## Directions
Only the pictures are dropped; the lines of the material that follow are returned exactly.

## Given information
★ ★ ★ ★ ★ ★ ★
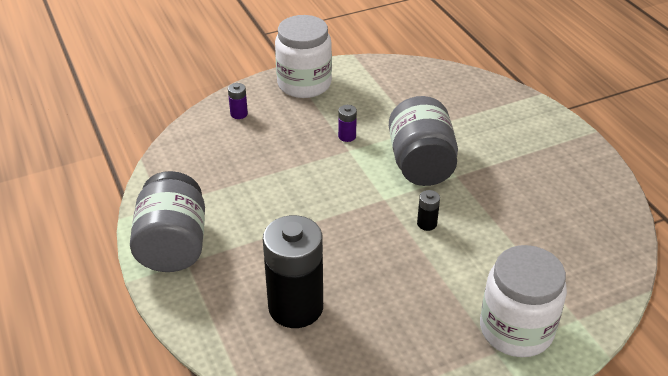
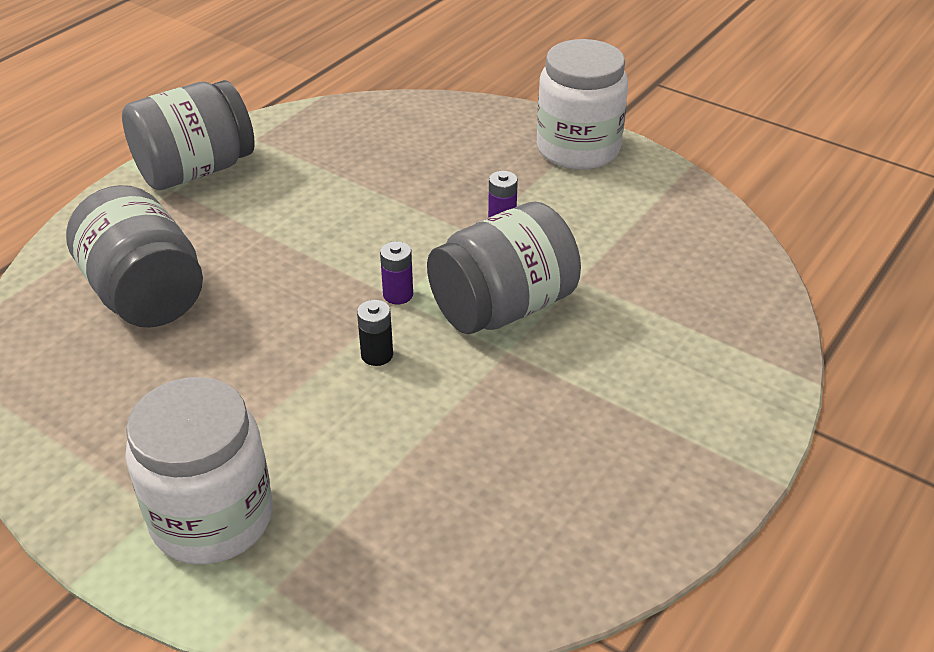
camera: 60 degrees right, 0 degrees up
(239, 114) = (464, 125): purple battery -> purple battery (398, 295)
(295, 307) = (145, 295): black battery -> grey jar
★ ★ ★ ★ ★ ★ ★
## Solution to the exercise
camera: 60 degrees right, 0 degrees up
(239, 114) = (464, 125): purple battery -> purple battery (398, 295)
(295, 307) = (145, 295): black battery -> grey jar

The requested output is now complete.